EXERCISE MATERIAL:
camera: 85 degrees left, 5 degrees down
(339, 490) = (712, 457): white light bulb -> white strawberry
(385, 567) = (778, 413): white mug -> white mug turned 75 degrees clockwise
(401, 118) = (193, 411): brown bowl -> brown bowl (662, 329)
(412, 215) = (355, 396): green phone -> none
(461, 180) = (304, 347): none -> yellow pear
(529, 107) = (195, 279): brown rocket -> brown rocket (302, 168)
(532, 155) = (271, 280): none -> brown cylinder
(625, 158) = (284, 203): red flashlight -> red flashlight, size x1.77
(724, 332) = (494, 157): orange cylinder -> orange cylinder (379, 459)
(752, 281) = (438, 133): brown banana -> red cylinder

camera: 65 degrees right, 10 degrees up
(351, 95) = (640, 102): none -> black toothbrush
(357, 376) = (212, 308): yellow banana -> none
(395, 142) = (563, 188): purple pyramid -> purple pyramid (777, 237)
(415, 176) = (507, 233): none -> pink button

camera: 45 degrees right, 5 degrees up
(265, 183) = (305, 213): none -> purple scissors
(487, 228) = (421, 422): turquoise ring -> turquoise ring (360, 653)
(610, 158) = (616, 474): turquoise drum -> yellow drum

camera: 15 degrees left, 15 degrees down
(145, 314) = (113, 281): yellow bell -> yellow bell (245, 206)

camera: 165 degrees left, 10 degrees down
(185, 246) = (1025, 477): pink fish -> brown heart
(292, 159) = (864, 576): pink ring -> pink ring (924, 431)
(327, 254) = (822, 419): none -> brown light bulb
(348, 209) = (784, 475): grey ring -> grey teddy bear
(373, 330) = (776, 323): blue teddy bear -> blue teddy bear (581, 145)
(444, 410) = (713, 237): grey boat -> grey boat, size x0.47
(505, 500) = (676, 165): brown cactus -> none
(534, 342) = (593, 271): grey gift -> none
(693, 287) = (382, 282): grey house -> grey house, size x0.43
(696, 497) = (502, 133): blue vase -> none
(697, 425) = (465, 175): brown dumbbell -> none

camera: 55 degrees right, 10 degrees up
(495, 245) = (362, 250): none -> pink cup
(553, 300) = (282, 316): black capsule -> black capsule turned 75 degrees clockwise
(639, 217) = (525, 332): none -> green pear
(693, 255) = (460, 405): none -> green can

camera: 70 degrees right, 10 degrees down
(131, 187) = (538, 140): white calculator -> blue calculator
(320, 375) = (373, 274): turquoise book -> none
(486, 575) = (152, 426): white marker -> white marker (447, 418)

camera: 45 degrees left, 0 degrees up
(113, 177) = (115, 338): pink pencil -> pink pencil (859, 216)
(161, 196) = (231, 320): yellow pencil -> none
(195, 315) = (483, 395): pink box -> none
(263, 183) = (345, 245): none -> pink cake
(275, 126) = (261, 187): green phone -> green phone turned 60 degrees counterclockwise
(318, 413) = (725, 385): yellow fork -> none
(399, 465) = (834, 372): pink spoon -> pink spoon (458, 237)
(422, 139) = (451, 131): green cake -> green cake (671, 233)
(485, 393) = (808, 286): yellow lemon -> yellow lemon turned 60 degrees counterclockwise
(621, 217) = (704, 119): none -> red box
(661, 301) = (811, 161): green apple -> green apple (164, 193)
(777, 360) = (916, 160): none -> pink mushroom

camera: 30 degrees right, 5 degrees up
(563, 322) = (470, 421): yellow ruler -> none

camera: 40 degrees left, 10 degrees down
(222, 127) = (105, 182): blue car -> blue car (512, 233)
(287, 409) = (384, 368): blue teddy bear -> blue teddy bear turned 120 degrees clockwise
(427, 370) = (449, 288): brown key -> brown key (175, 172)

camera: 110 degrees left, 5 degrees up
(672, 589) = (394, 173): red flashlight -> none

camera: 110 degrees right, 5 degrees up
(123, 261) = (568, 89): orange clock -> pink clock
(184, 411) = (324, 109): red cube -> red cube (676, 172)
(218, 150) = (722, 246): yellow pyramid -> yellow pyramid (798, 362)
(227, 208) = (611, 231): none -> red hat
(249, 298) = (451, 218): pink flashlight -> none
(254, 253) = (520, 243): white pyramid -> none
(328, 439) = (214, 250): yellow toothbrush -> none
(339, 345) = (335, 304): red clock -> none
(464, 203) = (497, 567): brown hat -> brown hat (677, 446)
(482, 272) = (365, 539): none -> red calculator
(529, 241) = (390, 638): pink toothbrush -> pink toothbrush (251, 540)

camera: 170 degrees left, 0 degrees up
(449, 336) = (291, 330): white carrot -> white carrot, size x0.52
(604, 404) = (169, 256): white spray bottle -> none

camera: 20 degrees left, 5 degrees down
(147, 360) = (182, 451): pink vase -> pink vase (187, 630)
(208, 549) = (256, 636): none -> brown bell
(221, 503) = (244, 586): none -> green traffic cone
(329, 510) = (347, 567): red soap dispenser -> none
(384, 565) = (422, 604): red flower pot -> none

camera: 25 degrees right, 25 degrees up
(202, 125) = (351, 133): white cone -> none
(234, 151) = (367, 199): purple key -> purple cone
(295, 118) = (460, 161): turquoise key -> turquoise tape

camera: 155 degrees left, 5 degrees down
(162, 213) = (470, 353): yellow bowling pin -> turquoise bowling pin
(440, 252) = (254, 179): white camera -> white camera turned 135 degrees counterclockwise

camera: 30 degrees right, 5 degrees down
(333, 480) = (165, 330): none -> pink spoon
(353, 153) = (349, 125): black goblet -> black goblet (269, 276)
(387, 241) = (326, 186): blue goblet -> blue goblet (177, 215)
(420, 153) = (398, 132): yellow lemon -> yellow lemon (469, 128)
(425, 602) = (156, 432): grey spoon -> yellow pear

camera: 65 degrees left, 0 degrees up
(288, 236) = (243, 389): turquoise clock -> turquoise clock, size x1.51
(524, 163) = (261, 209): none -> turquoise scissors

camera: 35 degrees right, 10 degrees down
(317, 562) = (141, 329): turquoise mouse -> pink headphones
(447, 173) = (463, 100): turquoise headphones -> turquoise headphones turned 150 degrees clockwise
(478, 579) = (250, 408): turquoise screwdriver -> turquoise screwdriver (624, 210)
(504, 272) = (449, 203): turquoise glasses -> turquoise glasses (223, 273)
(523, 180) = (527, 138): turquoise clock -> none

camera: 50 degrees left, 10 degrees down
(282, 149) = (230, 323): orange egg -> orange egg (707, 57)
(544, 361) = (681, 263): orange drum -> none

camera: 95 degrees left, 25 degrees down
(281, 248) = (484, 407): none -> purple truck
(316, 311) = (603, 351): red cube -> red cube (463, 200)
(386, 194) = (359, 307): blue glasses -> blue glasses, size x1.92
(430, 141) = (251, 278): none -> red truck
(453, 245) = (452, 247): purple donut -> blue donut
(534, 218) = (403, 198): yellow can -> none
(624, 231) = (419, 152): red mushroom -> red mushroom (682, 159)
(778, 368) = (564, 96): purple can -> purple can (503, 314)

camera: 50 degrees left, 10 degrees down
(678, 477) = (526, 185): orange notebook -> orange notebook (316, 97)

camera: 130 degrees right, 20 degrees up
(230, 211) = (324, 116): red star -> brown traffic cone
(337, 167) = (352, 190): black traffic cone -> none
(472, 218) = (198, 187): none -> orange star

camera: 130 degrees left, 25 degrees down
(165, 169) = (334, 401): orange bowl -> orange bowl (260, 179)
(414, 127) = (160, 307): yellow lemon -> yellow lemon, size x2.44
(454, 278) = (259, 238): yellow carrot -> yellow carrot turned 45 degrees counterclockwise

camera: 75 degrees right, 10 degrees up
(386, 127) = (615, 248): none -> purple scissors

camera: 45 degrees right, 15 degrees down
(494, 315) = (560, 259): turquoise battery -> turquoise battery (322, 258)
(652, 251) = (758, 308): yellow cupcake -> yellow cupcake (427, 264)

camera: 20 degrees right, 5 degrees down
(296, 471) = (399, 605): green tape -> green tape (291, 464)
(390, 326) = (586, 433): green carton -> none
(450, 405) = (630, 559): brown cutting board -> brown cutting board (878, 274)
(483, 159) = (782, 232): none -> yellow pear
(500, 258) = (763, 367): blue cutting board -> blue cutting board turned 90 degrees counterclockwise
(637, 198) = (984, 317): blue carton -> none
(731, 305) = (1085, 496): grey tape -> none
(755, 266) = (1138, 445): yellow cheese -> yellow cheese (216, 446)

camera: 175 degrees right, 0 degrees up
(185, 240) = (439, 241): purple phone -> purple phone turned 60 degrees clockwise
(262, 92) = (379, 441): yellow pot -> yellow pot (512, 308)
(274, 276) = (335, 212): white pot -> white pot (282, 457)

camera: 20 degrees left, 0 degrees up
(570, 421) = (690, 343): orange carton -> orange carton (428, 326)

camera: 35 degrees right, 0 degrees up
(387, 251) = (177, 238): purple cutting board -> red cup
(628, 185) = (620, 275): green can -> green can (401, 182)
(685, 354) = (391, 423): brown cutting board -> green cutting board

YOUR INSTRUCTIONS: Using the material above, transcribe exactly the lines from the line with "(752, 281) = (438, 133): brown" to the line with "(395, 142) = (563, 188): purple"; both count, and nothing else goes in.

OUTPUT OF THE TASK:
(752, 281) = (438, 133): brown banana -> red cylinder

camera: 65 degrees right, 10 degrees up
(351, 95) = (640, 102): none -> black toothbrush
(357, 376) = (212, 308): yellow banana -> none
(395, 142) = (563, 188): purple pyramid -> purple pyramid (777, 237)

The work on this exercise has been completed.